INSTRUCTIONS TO FOLLOW: Return every one of the entries below unchanged, line for line.

(Element lookup entries)

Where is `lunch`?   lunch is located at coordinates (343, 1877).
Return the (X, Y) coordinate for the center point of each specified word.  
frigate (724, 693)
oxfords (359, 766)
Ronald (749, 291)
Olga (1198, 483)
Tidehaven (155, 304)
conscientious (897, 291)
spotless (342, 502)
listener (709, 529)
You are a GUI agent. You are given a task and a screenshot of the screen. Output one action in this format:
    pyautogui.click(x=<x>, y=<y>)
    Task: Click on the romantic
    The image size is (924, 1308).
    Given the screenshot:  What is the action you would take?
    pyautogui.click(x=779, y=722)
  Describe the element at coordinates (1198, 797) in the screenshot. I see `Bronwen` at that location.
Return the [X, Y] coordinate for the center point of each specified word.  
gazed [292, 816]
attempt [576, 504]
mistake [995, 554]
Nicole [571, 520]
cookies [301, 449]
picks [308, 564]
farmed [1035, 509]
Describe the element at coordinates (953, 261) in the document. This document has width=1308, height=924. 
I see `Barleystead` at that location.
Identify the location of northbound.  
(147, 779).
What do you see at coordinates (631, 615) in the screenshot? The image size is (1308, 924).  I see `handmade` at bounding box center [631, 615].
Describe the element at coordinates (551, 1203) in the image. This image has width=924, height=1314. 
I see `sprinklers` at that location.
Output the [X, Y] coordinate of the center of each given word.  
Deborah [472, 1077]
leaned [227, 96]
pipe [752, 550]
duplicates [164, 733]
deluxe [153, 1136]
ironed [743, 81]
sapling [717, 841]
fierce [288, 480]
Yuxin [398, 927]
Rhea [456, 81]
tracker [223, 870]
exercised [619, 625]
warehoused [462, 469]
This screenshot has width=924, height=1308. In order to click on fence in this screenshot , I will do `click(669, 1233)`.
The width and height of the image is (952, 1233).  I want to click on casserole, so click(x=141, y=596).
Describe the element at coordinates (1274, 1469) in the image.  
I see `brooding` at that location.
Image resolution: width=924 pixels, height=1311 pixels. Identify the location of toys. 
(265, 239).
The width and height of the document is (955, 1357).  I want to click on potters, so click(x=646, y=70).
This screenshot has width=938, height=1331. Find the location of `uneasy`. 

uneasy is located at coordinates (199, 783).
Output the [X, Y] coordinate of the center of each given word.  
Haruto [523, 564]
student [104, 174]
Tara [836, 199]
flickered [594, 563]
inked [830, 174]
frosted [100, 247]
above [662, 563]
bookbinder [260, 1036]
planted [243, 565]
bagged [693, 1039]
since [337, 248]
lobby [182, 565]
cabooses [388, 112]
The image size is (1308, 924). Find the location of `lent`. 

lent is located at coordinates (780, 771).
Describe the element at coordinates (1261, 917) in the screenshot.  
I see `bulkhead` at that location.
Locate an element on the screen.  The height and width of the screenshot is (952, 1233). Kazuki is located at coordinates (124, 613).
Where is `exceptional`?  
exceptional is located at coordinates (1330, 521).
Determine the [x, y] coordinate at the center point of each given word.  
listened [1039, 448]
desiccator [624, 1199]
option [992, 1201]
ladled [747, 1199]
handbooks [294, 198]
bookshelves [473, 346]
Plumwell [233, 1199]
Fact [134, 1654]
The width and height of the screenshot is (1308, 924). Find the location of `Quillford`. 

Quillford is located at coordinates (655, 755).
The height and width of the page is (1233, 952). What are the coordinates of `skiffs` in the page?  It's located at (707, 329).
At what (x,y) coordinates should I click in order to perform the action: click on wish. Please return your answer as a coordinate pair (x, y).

WRITTEN ANSWER:
Where is `lunch`?   lunch is located at coordinates (343, 1877).
Return the (X, Y) coordinate for the center point of each specified word.  
frigate (724, 693)
oxfords (359, 766)
Ronald (749, 291)
Olga (1198, 483)
Tidehaven (155, 304)
conscientious (897, 291)
spotless (342, 502)
listener (709, 529)
You are a GUI agent. You are given a task and a screenshot of the screen. Output one action in this format:
    pyautogui.click(x=<x>, y=<y>)
    Task: Click on the romantic
    The image size is (924, 1308).
    Given the screenshot:  What is the action you would take?
    pyautogui.click(x=779, y=722)
  Describe the element at coordinates (1198, 797) in the screenshot. I see `Bronwen` at that location.
Return the [X, Y] coordinate for the center point of each specified word.  
gazed [292, 816]
attempt [576, 504]
mistake [995, 554]
Nicole [571, 520]
cookies [301, 449]
picks [308, 564]
farmed [1035, 509]
Describe the element at coordinates (953, 261) in the document. This document has width=1308, height=924. 
I see `Barleystead` at that location.
Identify the location of northbound.  
(147, 779).
What do you see at coordinates (631, 615) in the screenshot? The image size is (1308, 924).  I see `handmade` at bounding box center [631, 615].
Describe the element at coordinates (551, 1203) in the image. This image has width=924, height=1314. 
I see `sprinklers` at that location.
Output the [X, Y] coordinate of the center of each given word.  
Deborah [472, 1077]
leaned [227, 96]
pipe [752, 550]
duplicates [164, 733]
deluxe [153, 1136]
ironed [743, 81]
sapling [717, 841]
fierce [288, 480]
Yuxin [398, 927]
Rhea [456, 81]
tracker [223, 870]
exercised [619, 625]
warehoused [462, 469]
This screenshot has width=924, height=1308. In order to click on fence in this screenshot , I will do `click(669, 1233)`.
The width and height of the image is (952, 1233).  I want to click on casserole, so click(x=141, y=596).
Describe the element at coordinates (1274, 1469) in the image.  
I see `brooding` at that location.
Image resolution: width=924 pixels, height=1311 pixels. Identify the location of toys. 
(265, 239).
The width and height of the document is (955, 1357).  I want to click on potters, so click(x=646, y=70).
This screenshot has width=938, height=1331. Find the location of `uneasy`. 

uneasy is located at coordinates (199, 783).
Output the [X, Y] coordinate of the center of each given word.  
Haruto [523, 564]
student [104, 174]
Tara [836, 199]
flickered [594, 563]
inked [830, 174]
frosted [100, 247]
above [662, 563]
bookbinder [260, 1036]
planted [243, 565]
bagged [693, 1039]
since [337, 248]
lobby [182, 565]
cabooses [388, 112]
The image size is (1308, 924). Find the location of `lent`. 

lent is located at coordinates (780, 771).
Describe the element at coordinates (1261, 917) in the screenshot.  
I see `bulkhead` at that location.
Locate an element on the screen.  The height and width of the screenshot is (952, 1233). Kazuki is located at coordinates (124, 613).
Where is `exceptional`?  
exceptional is located at coordinates (1330, 521).
Determine the [x, y] coordinate at the center point of each given word.  
listened [1039, 448]
desiccator [624, 1199]
option [992, 1201]
ladled [747, 1199]
handbooks [294, 198]
bookshelves [473, 346]
Plumwell [233, 1199]
Fact [134, 1654]
The width and height of the screenshot is (1308, 924). Find the location of `Quillford`. 

Quillford is located at coordinates (655, 755).
The height and width of the page is (1233, 952). What are the coordinates of `skiffs` in the page?  It's located at (707, 329).
At what (x,y) coordinates should I click in order to perform the action: click on wish. Please return your answer as a coordinate pair (x, y).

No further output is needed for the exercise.